*** Begin section ***

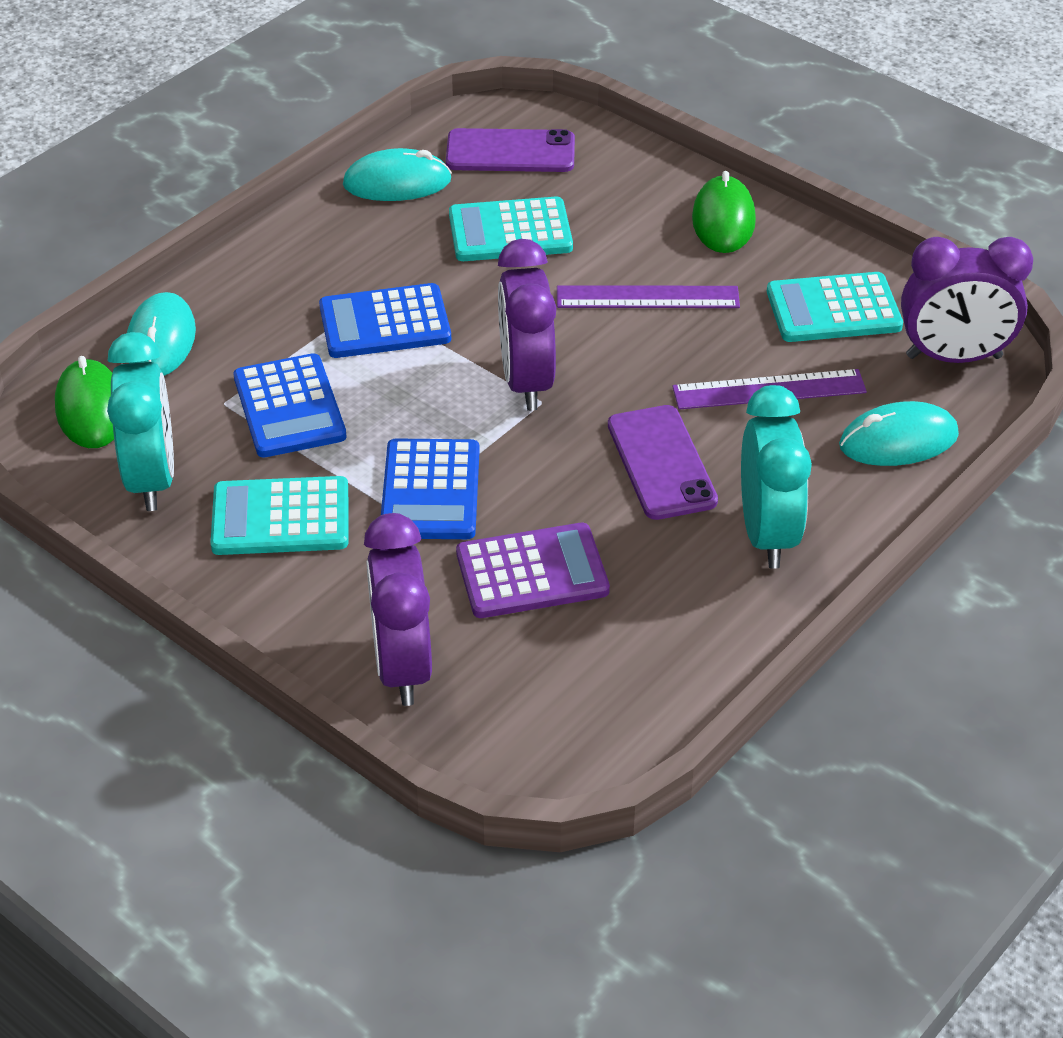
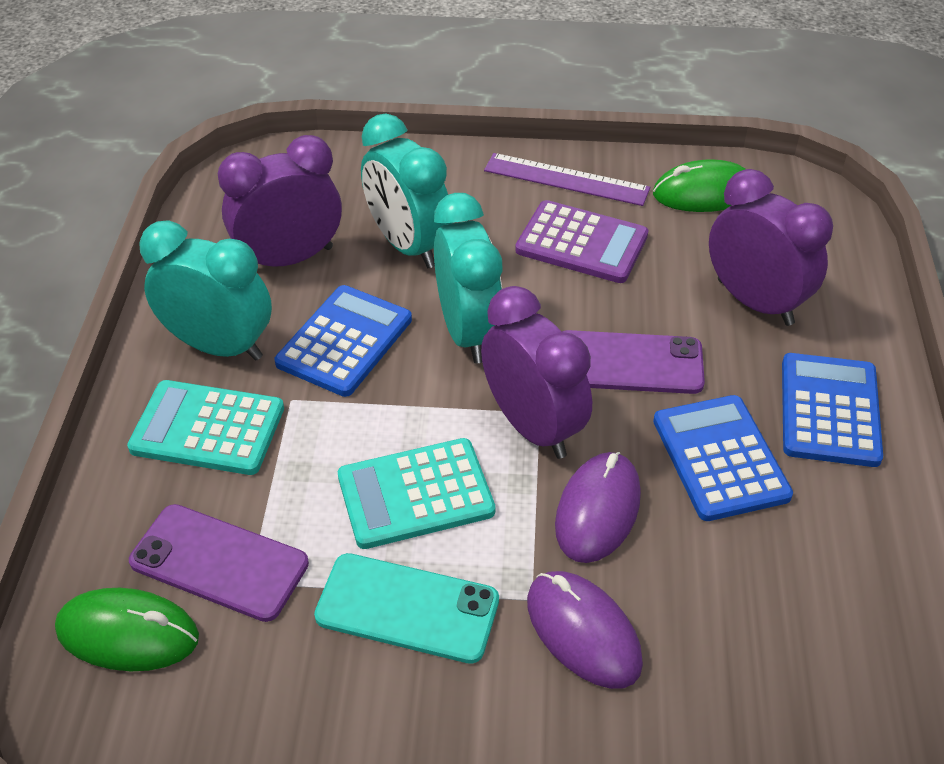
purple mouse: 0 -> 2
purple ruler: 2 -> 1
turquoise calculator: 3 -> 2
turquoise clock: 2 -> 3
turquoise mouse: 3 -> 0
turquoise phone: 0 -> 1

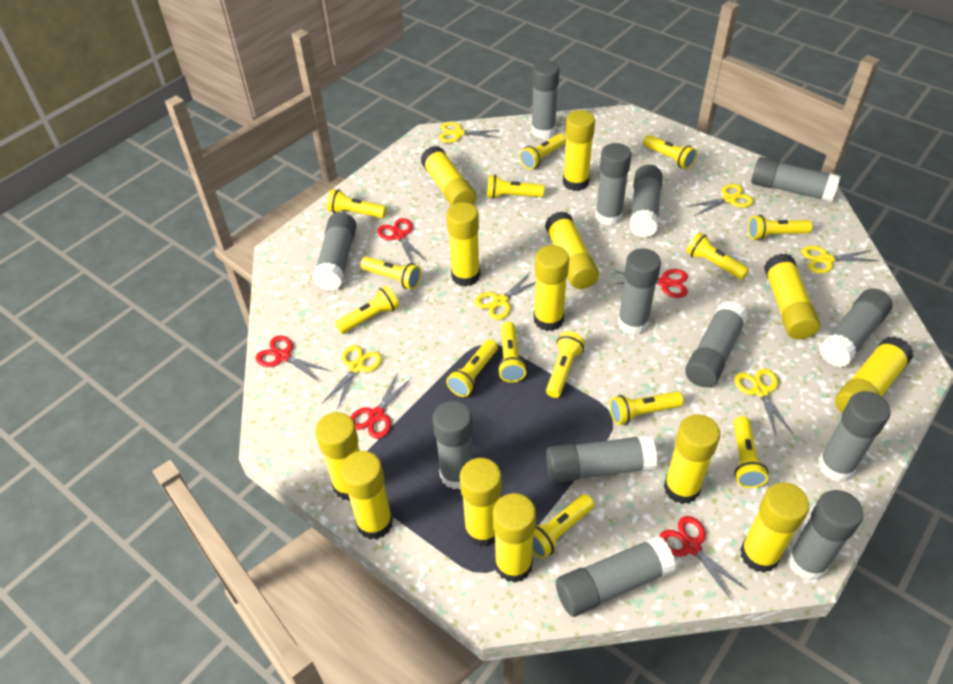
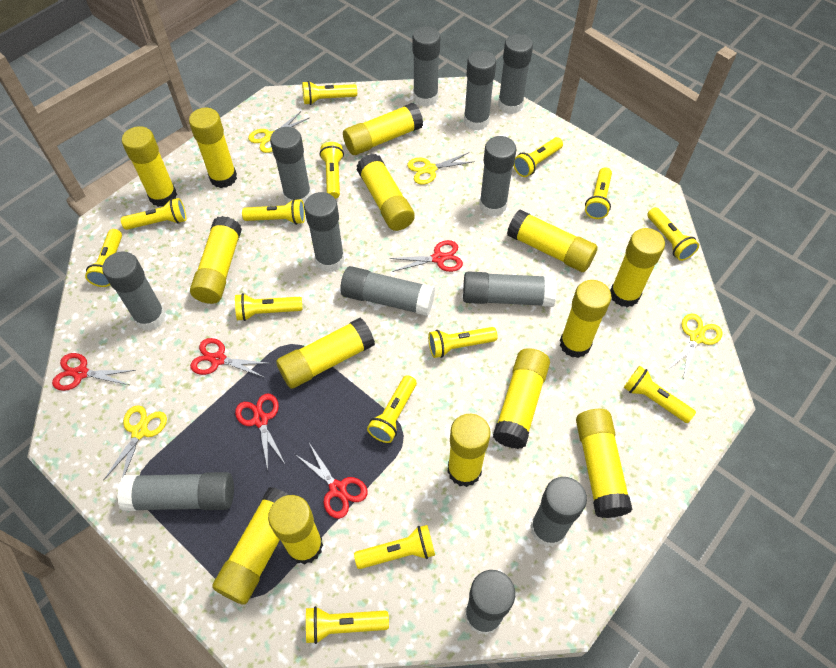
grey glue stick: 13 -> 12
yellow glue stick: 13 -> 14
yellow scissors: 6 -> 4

*** End section ***

§ Exercise aim
Nothing but the lines holding the word "glue" should be returned from the listing above.

§ Output for this exercise
grey glue stick: 13 -> 12
yellow glue stick: 13 -> 14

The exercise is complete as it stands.